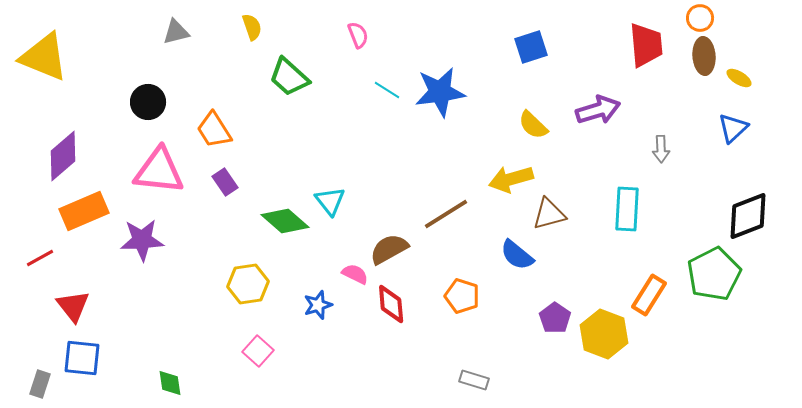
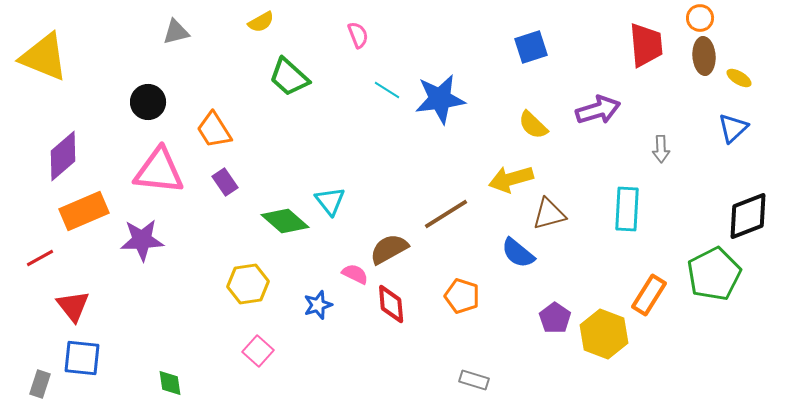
yellow semicircle at (252, 27): moved 9 px right, 5 px up; rotated 80 degrees clockwise
blue star at (440, 92): moved 7 px down
blue semicircle at (517, 255): moved 1 px right, 2 px up
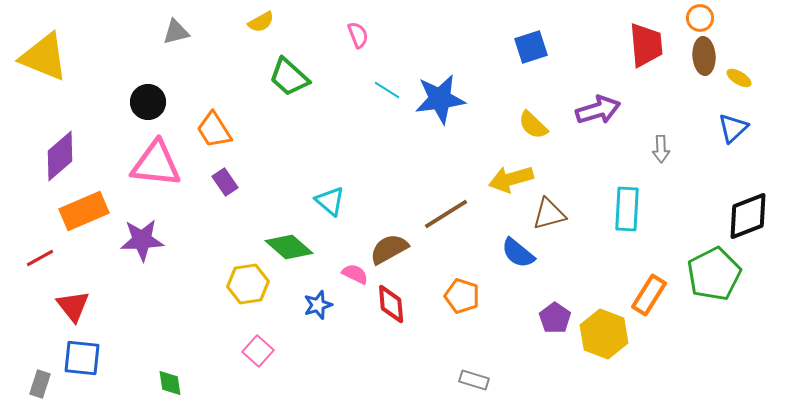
purple diamond at (63, 156): moved 3 px left
pink triangle at (159, 171): moved 3 px left, 7 px up
cyan triangle at (330, 201): rotated 12 degrees counterclockwise
green diamond at (285, 221): moved 4 px right, 26 px down
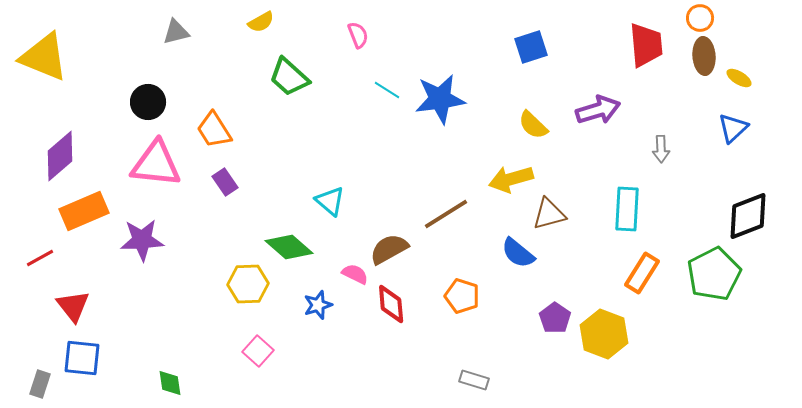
yellow hexagon at (248, 284): rotated 6 degrees clockwise
orange rectangle at (649, 295): moved 7 px left, 22 px up
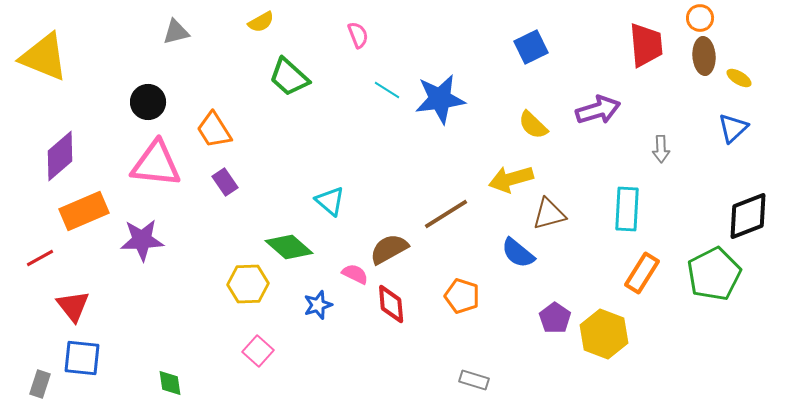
blue square at (531, 47): rotated 8 degrees counterclockwise
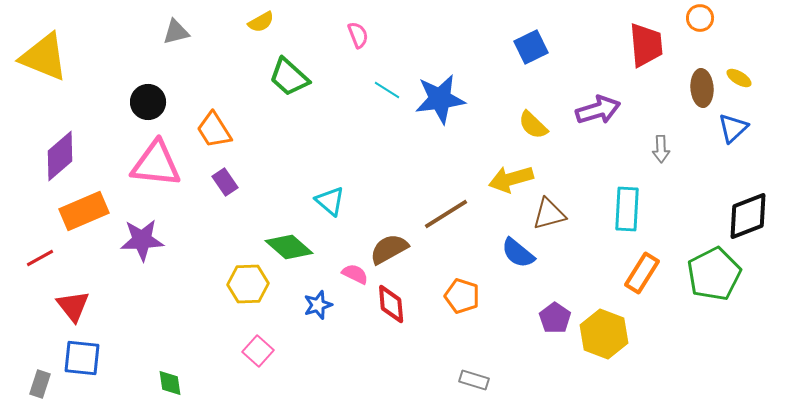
brown ellipse at (704, 56): moved 2 px left, 32 px down
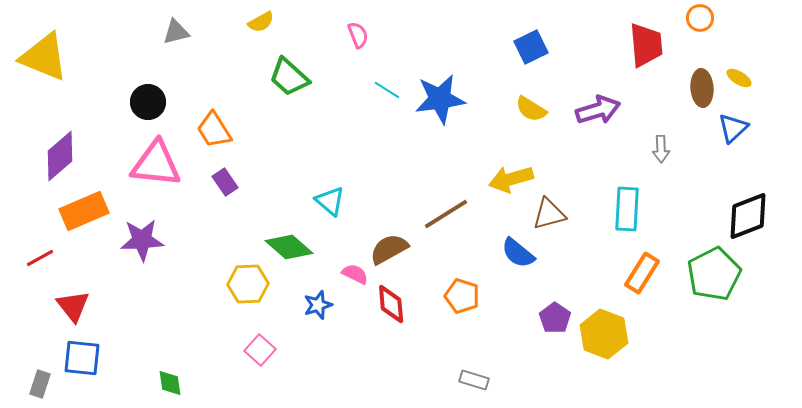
yellow semicircle at (533, 125): moved 2 px left, 16 px up; rotated 12 degrees counterclockwise
pink square at (258, 351): moved 2 px right, 1 px up
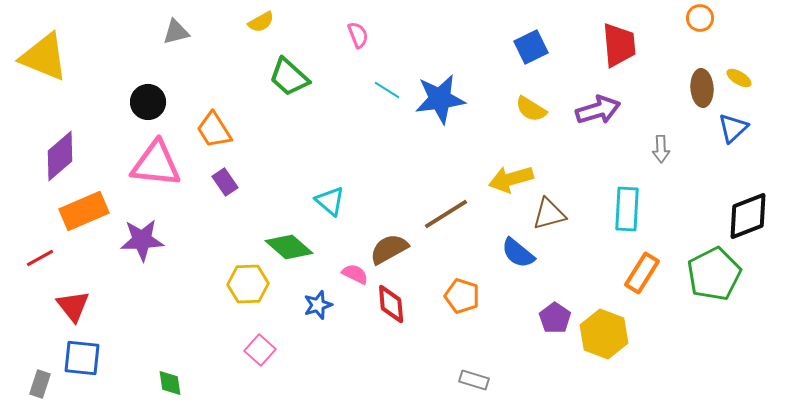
red trapezoid at (646, 45): moved 27 px left
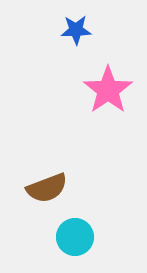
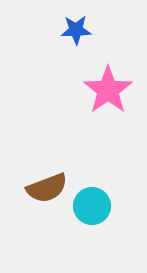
cyan circle: moved 17 px right, 31 px up
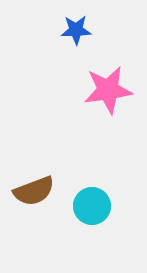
pink star: rotated 27 degrees clockwise
brown semicircle: moved 13 px left, 3 px down
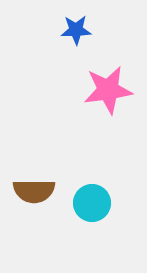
brown semicircle: rotated 21 degrees clockwise
cyan circle: moved 3 px up
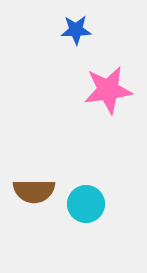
cyan circle: moved 6 px left, 1 px down
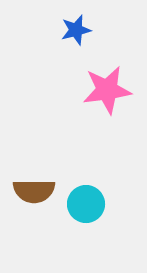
blue star: rotated 12 degrees counterclockwise
pink star: moved 1 px left
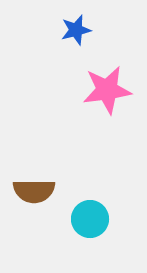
cyan circle: moved 4 px right, 15 px down
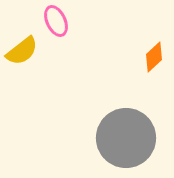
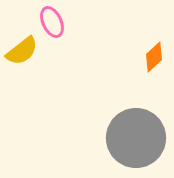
pink ellipse: moved 4 px left, 1 px down
gray circle: moved 10 px right
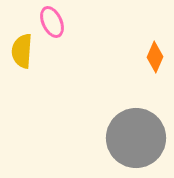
yellow semicircle: rotated 132 degrees clockwise
orange diamond: moved 1 px right; rotated 24 degrees counterclockwise
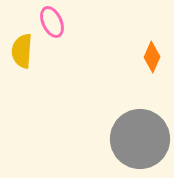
orange diamond: moved 3 px left
gray circle: moved 4 px right, 1 px down
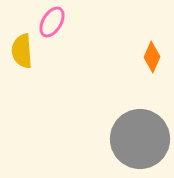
pink ellipse: rotated 56 degrees clockwise
yellow semicircle: rotated 8 degrees counterclockwise
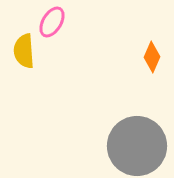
yellow semicircle: moved 2 px right
gray circle: moved 3 px left, 7 px down
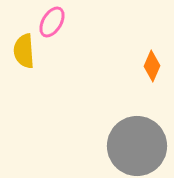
orange diamond: moved 9 px down
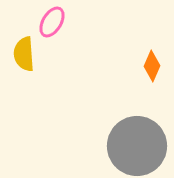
yellow semicircle: moved 3 px down
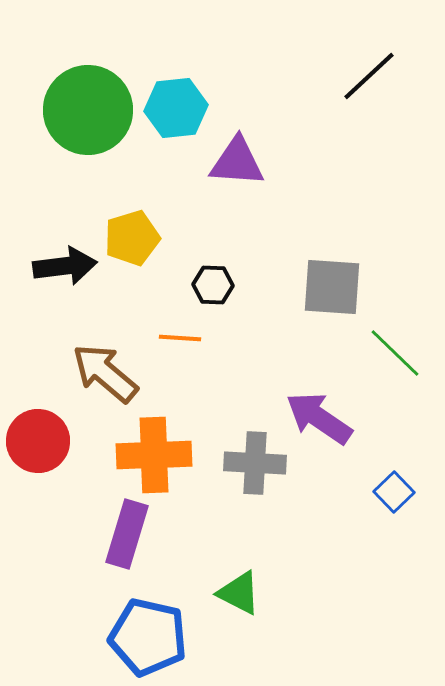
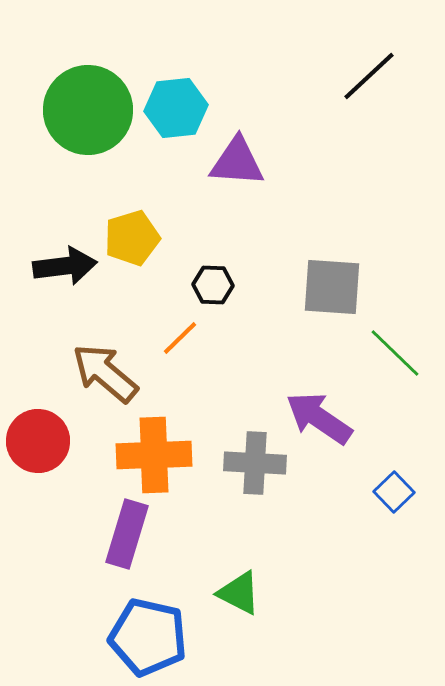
orange line: rotated 48 degrees counterclockwise
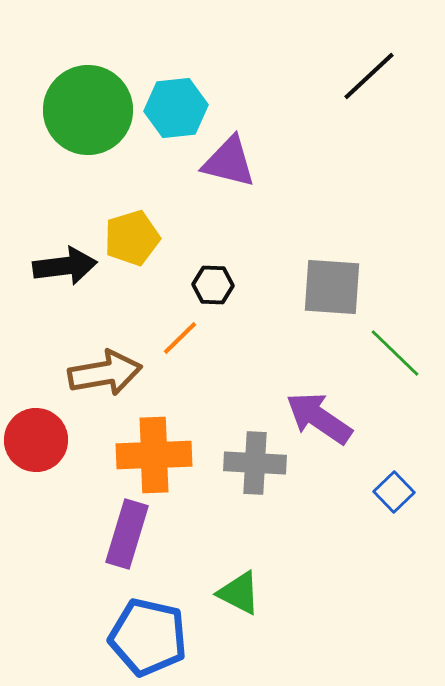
purple triangle: moved 8 px left; rotated 10 degrees clockwise
brown arrow: rotated 130 degrees clockwise
red circle: moved 2 px left, 1 px up
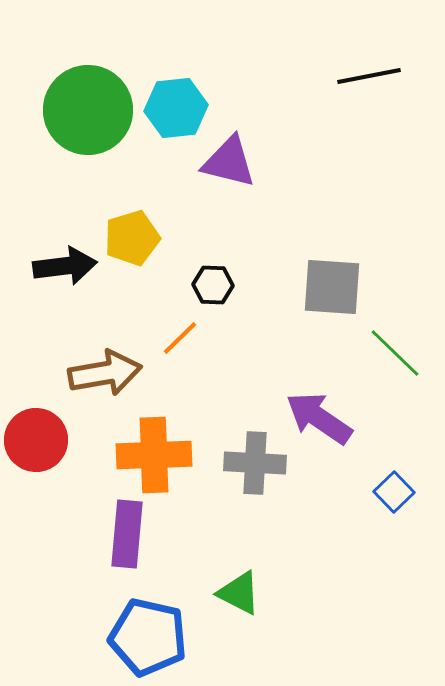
black line: rotated 32 degrees clockwise
purple rectangle: rotated 12 degrees counterclockwise
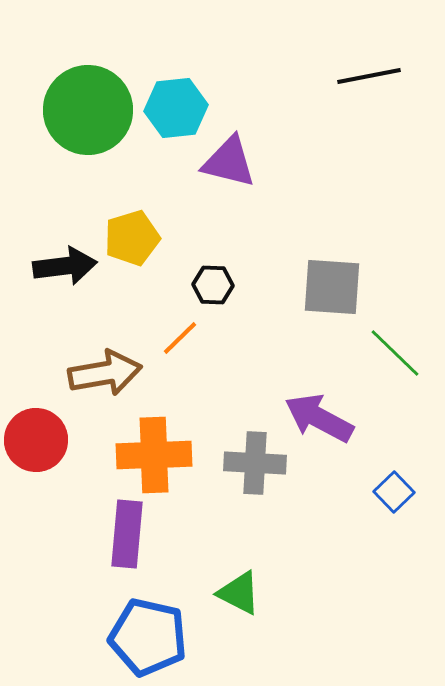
purple arrow: rotated 6 degrees counterclockwise
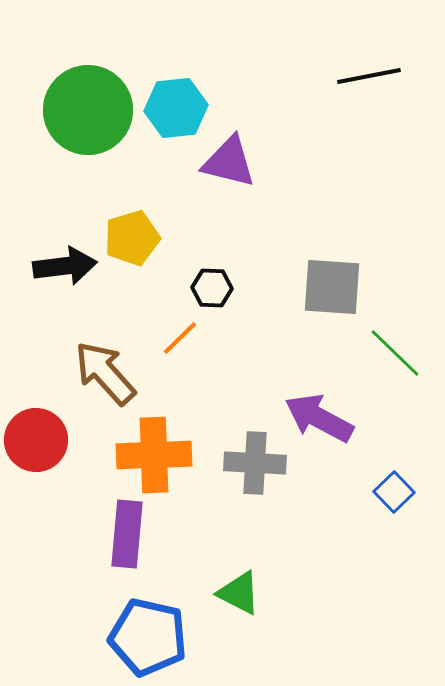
black hexagon: moved 1 px left, 3 px down
brown arrow: rotated 122 degrees counterclockwise
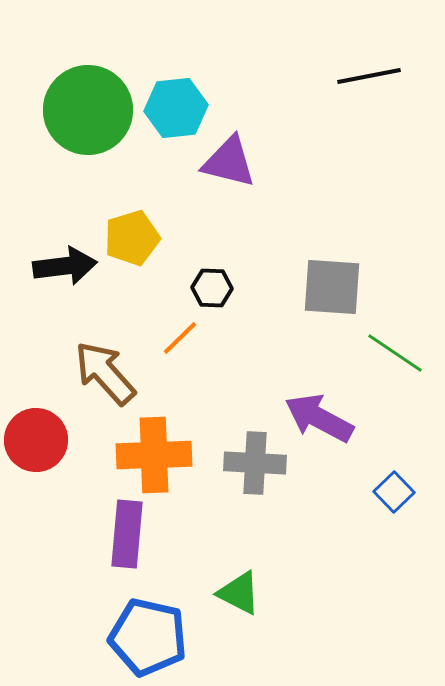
green line: rotated 10 degrees counterclockwise
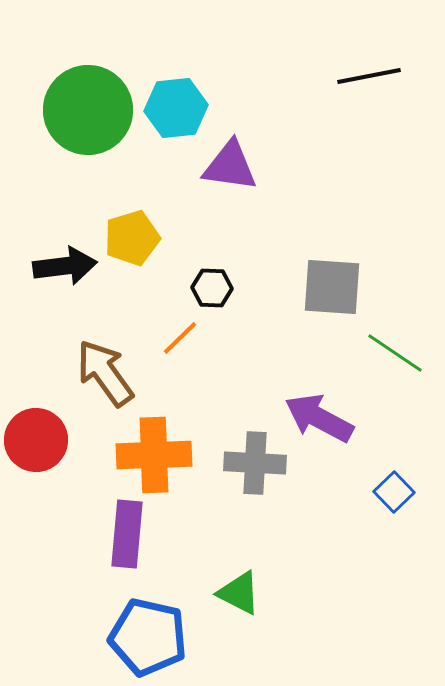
purple triangle: moved 1 px right, 4 px down; rotated 6 degrees counterclockwise
brown arrow: rotated 6 degrees clockwise
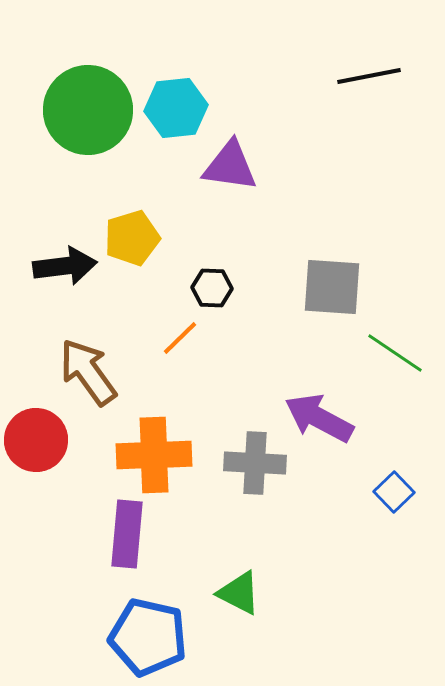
brown arrow: moved 17 px left, 1 px up
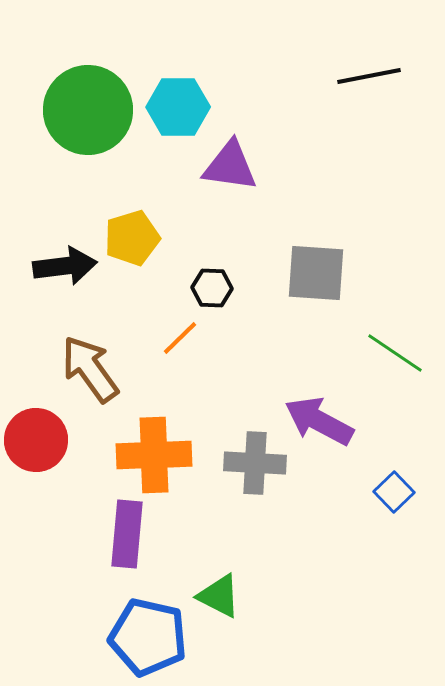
cyan hexagon: moved 2 px right, 1 px up; rotated 6 degrees clockwise
gray square: moved 16 px left, 14 px up
brown arrow: moved 2 px right, 3 px up
purple arrow: moved 3 px down
green triangle: moved 20 px left, 3 px down
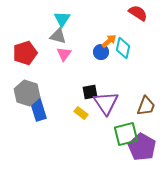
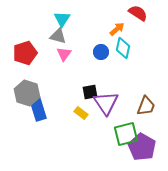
orange arrow: moved 8 px right, 12 px up
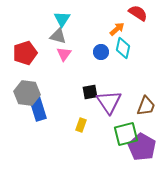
gray hexagon: rotated 10 degrees counterclockwise
purple triangle: moved 3 px right, 1 px up
yellow rectangle: moved 12 px down; rotated 72 degrees clockwise
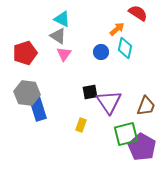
cyan triangle: rotated 36 degrees counterclockwise
gray triangle: rotated 18 degrees clockwise
cyan diamond: moved 2 px right
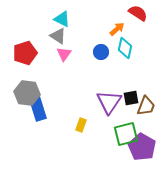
black square: moved 41 px right, 6 px down
purple triangle: rotated 8 degrees clockwise
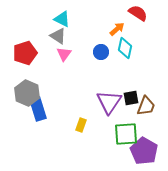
gray hexagon: rotated 15 degrees clockwise
green square: rotated 10 degrees clockwise
purple pentagon: moved 2 px right, 4 px down
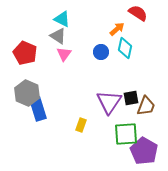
red pentagon: rotated 30 degrees counterclockwise
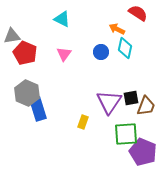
orange arrow: rotated 112 degrees counterclockwise
gray triangle: moved 46 px left; rotated 42 degrees counterclockwise
yellow rectangle: moved 2 px right, 3 px up
purple pentagon: moved 1 px left, 1 px down; rotated 8 degrees counterclockwise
+ + +
Quote all of the lines above word for word, leaving out the pictures.

TASK ANSWER:
yellow semicircle at (252, 27): moved 9 px right, 5 px up; rotated 80 degrees clockwise
blue star at (440, 92): moved 7 px down
blue semicircle at (517, 255): moved 1 px right, 2 px up
purple diamond at (63, 156): moved 3 px left
pink triangle at (159, 171): moved 3 px left, 7 px up
cyan triangle at (330, 201): rotated 12 degrees counterclockwise
green diamond at (285, 221): moved 4 px right, 26 px down
yellow hexagon at (248, 284): rotated 6 degrees clockwise
orange rectangle at (649, 295): moved 7 px left, 22 px up
blue square at (531, 47): rotated 8 degrees counterclockwise
brown ellipse at (704, 56): moved 2 px left, 32 px down
yellow semicircle at (533, 125): moved 2 px left, 16 px up; rotated 12 degrees counterclockwise
pink square at (258, 351): moved 2 px right, 1 px up
red trapezoid at (646, 45): moved 27 px left
cyan circle: moved 17 px right, 31 px up
pink star: rotated 27 degrees clockwise
brown semicircle: moved 13 px left, 3 px down
brown semicircle: rotated 21 degrees clockwise
cyan circle: moved 3 px up
cyan circle: moved 6 px left, 1 px down
blue star: rotated 12 degrees counterclockwise
pink star: moved 1 px left
cyan circle: moved 4 px right, 15 px down
pink ellipse: moved 4 px left, 1 px down
gray circle: moved 10 px right
yellow semicircle: rotated 132 degrees clockwise
orange diamond: moved 1 px right; rotated 24 degrees counterclockwise
orange diamond: moved 3 px left
gray circle: moved 4 px right, 1 px down
pink ellipse: rotated 56 degrees clockwise
yellow semicircle: rotated 8 degrees counterclockwise
yellow semicircle: moved 2 px right
gray circle: moved 3 px left, 7 px down
orange diamond: moved 9 px down
yellow semicircle: moved 3 px down
orange line: rotated 48 degrees counterclockwise
purple triangle: moved 8 px left; rotated 10 degrees clockwise
brown arrow: rotated 130 degrees clockwise
red circle: moved 2 px left, 1 px up
black line: rotated 32 degrees clockwise
purple rectangle: rotated 12 degrees counterclockwise
purple arrow: rotated 6 degrees counterclockwise
black hexagon: moved 1 px left, 3 px down
brown arrow: rotated 122 degrees counterclockwise
green line: rotated 10 degrees counterclockwise
purple triangle: moved 1 px right, 4 px down; rotated 6 degrees counterclockwise
brown arrow: rotated 6 degrees clockwise
brown arrow: moved 17 px left, 1 px up
cyan hexagon: moved 2 px right, 1 px up; rotated 6 degrees clockwise
gray square: moved 16 px left, 14 px up
brown arrow: moved 2 px right, 3 px up
purple arrow: moved 3 px down
green triangle: moved 20 px left, 3 px down
orange arrow: moved 8 px right, 12 px up
gray hexagon: rotated 10 degrees counterclockwise
purple triangle: moved 3 px right, 1 px up
yellow rectangle: moved 12 px down; rotated 72 degrees clockwise
cyan triangle: rotated 36 degrees counterclockwise
gray triangle: rotated 18 degrees clockwise
cyan diamond: moved 2 px right
black square: moved 41 px right, 6 px down
purple triangle: rotated 8 degrees clockwise
gray hexagon: rotated 15 degrees clockwise
green square: rotated 10 degrees clockwise
purple pentagon: moved 2 px right, 4 px down
red pentagon: rotated 30 degrees counterclockwise
orange arrow: rotated 112 degrees counterclockwise
gray triangle: moved 46 px left; rotated 42 degrees counterclockwise
yellow rectangle: moved 2 px right, 3 px up
purple pentagon: moved 1 px left, 1 px down; rotated 8 degrees counterclockwise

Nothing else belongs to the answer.